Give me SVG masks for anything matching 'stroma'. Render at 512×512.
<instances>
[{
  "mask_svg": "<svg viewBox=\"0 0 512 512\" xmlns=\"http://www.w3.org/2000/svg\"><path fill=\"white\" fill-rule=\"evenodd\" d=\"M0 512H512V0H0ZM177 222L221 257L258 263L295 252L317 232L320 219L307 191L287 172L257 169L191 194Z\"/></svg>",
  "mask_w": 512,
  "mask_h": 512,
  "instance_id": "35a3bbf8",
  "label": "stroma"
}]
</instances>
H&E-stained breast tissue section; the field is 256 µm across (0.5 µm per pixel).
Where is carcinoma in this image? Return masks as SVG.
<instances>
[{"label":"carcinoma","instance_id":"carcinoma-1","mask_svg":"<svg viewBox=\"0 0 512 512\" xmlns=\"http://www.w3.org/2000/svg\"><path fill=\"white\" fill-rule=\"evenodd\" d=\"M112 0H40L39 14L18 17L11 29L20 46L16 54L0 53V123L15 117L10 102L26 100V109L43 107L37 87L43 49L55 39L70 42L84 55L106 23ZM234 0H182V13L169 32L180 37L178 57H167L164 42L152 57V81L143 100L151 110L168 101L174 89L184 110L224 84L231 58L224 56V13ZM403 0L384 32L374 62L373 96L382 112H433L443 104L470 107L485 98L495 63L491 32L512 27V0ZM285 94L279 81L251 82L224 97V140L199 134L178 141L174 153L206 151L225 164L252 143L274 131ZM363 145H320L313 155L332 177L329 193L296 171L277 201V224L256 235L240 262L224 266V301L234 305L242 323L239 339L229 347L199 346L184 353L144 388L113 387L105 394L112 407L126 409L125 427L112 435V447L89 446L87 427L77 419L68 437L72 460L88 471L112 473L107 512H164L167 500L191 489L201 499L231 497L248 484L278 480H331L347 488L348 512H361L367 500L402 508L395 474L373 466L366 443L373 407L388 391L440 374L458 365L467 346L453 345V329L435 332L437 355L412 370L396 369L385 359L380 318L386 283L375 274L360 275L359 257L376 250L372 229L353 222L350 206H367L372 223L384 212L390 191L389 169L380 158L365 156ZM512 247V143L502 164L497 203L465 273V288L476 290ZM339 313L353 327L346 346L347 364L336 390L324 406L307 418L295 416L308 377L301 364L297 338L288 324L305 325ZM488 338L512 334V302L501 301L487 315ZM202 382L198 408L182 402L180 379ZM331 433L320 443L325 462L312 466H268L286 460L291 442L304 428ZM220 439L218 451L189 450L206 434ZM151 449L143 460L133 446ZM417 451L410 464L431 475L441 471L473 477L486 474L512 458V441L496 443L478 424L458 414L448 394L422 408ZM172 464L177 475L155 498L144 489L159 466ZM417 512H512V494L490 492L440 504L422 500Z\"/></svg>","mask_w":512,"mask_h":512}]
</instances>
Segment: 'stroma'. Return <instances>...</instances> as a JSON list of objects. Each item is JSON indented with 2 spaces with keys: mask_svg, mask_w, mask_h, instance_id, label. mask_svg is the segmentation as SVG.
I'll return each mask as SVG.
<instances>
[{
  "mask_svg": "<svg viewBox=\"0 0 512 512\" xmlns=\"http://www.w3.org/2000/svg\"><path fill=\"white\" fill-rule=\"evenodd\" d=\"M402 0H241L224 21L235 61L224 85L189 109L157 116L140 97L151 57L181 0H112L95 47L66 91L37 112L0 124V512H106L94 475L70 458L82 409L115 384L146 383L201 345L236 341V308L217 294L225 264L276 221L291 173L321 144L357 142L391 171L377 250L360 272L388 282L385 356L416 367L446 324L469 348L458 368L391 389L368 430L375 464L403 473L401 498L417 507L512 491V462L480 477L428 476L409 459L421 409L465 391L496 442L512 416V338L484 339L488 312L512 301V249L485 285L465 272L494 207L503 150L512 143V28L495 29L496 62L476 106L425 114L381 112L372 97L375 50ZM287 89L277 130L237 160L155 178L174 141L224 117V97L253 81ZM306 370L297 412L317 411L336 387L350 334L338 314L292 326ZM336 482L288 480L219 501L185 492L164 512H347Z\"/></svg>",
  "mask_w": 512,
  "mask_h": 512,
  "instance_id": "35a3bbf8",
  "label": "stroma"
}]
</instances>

────

Pick out and copy every line that contains the word "masks".

**Exercise result:**
Give me SVG masks for anything matching 'stroma'. Render at 512×512.
Where is carcinoma in this image? Return masks as SVG.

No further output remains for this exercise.